* The problem *
Exactly as written, copy the lines that run from the start of the data below to the line containing "relocated: GoldenCar 292, 79, 345, 121", both ends included.

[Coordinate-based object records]
BEGIN
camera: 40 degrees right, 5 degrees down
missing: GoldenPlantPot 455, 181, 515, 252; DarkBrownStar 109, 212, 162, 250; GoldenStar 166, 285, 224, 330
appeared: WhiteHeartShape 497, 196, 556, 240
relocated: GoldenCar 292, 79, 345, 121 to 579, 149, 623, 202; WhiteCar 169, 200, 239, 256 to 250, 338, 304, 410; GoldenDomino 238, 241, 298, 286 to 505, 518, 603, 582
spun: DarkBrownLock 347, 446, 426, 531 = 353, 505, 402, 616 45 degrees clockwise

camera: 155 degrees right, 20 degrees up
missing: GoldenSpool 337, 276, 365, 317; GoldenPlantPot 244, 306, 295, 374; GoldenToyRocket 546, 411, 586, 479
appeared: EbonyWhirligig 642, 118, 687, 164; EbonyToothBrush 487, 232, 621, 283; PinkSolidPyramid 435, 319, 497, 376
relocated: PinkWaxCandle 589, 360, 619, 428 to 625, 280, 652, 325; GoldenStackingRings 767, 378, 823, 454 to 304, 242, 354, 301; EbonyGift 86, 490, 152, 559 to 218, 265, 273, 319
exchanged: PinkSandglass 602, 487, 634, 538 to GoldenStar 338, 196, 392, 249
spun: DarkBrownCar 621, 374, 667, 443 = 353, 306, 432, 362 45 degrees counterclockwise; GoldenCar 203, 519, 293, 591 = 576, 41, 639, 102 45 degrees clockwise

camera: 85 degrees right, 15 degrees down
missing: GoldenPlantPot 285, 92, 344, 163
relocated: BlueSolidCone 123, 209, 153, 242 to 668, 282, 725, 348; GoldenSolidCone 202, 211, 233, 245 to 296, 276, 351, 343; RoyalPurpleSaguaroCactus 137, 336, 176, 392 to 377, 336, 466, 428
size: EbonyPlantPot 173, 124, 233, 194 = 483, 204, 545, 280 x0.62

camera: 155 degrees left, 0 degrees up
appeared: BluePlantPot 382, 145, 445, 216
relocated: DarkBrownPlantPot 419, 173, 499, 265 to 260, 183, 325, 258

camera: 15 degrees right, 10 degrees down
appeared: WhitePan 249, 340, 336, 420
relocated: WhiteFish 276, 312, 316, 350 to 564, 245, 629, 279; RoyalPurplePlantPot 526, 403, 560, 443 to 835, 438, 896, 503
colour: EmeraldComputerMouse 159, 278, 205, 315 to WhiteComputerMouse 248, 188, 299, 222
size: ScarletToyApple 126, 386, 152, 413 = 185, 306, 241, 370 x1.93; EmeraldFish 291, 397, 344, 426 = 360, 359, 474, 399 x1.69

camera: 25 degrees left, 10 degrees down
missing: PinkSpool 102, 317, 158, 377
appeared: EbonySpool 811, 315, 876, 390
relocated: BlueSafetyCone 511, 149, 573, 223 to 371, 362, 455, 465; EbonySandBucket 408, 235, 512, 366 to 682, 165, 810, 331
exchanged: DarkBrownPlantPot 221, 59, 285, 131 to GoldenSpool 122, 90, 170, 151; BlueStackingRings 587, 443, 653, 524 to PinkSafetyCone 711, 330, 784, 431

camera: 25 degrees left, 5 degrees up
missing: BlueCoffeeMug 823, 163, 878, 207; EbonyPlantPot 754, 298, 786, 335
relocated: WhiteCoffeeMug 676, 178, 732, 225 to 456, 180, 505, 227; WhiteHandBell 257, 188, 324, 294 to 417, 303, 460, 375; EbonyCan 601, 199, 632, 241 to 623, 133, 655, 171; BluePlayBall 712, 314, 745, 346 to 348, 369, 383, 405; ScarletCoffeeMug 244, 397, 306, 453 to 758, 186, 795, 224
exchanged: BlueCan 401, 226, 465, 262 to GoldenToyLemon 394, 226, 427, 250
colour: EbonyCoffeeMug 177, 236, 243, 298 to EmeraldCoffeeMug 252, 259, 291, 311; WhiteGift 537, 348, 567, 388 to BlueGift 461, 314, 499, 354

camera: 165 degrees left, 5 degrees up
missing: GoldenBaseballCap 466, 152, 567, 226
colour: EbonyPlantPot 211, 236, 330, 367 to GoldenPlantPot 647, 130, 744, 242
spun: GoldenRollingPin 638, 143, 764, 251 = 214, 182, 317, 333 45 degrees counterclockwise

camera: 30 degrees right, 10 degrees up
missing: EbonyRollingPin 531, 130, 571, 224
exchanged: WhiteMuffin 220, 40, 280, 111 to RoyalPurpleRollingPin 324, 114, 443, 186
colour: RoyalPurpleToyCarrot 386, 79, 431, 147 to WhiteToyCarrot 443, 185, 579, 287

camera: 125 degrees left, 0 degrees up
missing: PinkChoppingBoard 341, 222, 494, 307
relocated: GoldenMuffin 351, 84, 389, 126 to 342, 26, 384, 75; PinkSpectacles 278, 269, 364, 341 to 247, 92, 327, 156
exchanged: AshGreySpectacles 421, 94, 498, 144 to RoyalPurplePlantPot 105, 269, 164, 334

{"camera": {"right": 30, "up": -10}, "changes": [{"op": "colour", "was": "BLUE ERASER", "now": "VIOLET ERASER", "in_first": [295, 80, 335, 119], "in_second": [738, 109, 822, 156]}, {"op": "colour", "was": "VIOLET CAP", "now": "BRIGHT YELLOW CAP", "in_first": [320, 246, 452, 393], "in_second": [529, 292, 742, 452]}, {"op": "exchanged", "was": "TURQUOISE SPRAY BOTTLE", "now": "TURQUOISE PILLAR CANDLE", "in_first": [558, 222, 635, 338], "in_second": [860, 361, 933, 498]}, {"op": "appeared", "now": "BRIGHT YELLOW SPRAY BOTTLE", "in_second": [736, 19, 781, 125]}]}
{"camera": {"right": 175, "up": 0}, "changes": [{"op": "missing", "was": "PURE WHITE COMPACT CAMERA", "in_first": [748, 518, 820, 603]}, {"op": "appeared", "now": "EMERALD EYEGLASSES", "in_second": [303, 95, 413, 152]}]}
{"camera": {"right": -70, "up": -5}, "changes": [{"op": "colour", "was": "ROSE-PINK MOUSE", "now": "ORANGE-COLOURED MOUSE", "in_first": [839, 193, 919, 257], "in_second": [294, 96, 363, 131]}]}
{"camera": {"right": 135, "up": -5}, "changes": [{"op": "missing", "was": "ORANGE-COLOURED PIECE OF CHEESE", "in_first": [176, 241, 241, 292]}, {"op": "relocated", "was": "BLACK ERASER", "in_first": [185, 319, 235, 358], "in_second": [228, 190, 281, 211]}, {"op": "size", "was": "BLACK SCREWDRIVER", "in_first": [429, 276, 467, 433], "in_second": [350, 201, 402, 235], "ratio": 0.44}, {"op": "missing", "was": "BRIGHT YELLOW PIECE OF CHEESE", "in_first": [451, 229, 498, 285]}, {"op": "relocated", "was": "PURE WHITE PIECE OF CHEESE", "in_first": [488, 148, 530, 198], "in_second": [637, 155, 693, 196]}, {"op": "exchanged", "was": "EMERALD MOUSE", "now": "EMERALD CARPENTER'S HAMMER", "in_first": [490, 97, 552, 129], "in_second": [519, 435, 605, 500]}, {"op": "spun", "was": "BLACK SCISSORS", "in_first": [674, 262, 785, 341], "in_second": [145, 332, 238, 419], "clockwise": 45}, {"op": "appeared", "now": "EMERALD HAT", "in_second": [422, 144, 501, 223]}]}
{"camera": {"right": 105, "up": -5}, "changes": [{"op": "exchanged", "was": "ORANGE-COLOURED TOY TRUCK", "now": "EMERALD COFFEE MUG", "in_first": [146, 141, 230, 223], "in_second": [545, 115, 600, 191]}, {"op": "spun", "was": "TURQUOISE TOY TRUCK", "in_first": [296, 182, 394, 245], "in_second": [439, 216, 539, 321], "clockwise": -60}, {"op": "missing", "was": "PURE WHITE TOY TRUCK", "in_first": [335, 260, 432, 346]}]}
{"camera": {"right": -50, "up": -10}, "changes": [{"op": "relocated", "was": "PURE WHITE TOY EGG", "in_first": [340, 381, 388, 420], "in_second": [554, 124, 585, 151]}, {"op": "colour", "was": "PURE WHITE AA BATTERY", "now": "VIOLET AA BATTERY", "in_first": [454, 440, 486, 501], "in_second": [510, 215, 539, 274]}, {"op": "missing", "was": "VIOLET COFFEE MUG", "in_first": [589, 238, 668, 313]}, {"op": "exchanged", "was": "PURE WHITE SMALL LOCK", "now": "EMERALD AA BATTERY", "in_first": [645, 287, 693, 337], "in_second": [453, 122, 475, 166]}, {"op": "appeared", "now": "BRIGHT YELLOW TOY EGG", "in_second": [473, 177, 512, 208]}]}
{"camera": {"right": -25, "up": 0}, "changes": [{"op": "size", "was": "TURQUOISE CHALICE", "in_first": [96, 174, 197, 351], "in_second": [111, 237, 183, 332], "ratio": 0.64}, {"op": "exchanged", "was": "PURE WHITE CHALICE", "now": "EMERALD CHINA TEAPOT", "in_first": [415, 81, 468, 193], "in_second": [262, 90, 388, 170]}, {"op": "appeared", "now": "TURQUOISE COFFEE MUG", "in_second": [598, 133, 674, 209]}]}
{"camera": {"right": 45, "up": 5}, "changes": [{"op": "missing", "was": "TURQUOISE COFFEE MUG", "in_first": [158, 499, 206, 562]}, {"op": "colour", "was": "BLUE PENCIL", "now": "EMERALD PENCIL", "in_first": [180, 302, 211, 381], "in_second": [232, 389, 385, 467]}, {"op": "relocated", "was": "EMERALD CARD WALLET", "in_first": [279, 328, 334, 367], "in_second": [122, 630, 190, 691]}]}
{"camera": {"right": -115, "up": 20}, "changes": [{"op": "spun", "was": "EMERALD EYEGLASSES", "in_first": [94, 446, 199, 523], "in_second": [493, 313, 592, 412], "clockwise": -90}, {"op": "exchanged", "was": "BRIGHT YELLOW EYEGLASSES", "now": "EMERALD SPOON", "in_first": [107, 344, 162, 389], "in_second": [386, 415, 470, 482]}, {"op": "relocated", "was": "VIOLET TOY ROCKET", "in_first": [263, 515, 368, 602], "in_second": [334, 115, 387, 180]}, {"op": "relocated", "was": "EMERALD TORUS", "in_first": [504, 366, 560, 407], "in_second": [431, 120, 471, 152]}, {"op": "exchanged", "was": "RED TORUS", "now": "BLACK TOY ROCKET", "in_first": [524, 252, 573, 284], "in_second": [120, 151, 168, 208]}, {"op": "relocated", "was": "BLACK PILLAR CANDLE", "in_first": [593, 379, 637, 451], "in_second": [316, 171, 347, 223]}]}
END
* Answer to this problem *
camera: 40 degrees right, 5 degrees down
missing: GoldenPlantPot 455, 181, 515, 252; DarkBrownStar 109, 212, 162, 250; GoldenStar 166, 285, 224, 330
appeared: WhiteHeartShape 497, 196, 556, 240
relocated: GoldenCar 292, 79, 345, 121 to 579, 149, 623, 202; WhiteCar 169, 200, 239, 256 to 250, 338, 304, 410; GoldenDomino 238, 241, 298, 286 to 505, 518, 603, 582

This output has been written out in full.